STORED DATA
■ ■ ■ ■ ■
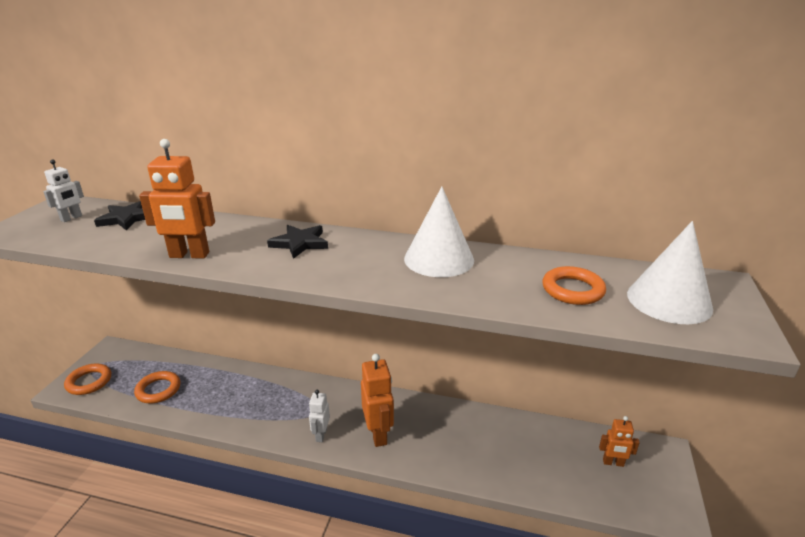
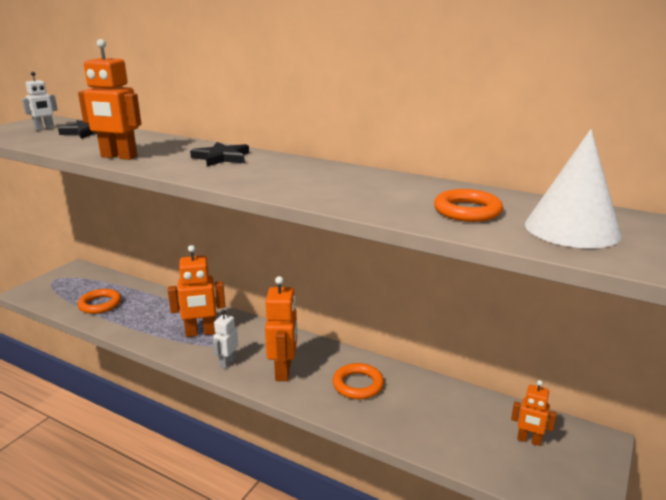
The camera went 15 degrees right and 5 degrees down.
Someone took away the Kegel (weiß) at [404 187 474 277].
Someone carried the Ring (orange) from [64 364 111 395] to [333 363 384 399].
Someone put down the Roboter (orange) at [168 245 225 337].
■ ■ ■ ■ ■
ABOUT THIS TASK
Skip every line before the one containing "Someone took away". Retype that line and the rest through the last one exactly as they stand in the listing.

OUTPUT
Someone took away the Kegel (weiß) at [404 187 474 277].
Someone carried the Ring (orange) from [64 364 111 395] to [333 363 384 399].
Someone put down the Roboter (orange) at [168 245 225 337].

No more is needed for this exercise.